What is expected: Retype exactly, and only, the lines from the one that contains "orange plate B4:C4" through the final line of the entries.

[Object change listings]
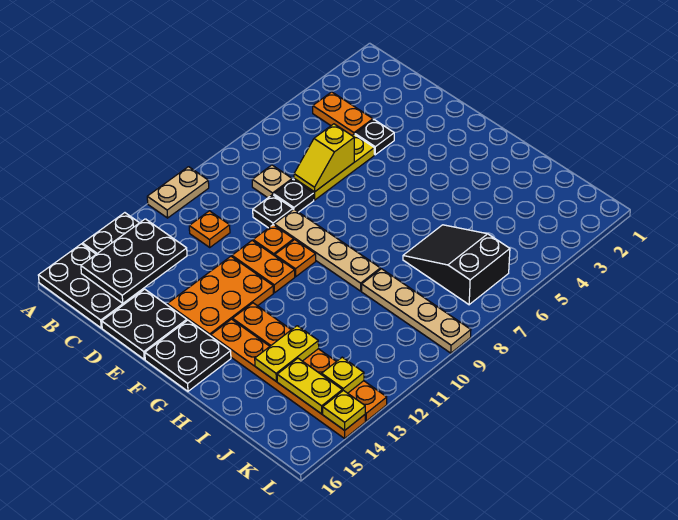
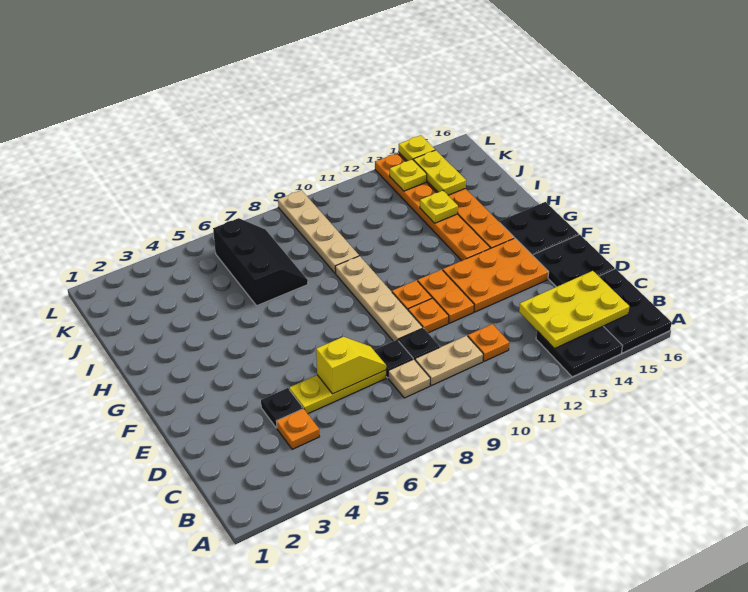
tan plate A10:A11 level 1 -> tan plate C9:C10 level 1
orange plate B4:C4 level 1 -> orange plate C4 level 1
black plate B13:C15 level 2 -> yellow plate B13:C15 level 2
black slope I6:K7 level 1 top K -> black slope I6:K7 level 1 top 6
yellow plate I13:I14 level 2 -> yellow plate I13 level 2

Exercise answer:
orange plate B4:C4 level 1 -> orange plate C4 level 1
black plate B13:C15 level 2 -> yellow plate B13:C15 level 2
black slope I6:K7 level 1 top K -> black slope I6:K7 level 1 top 6
yellow plate I13:I14 level 2 -> yellow plate I13 level 2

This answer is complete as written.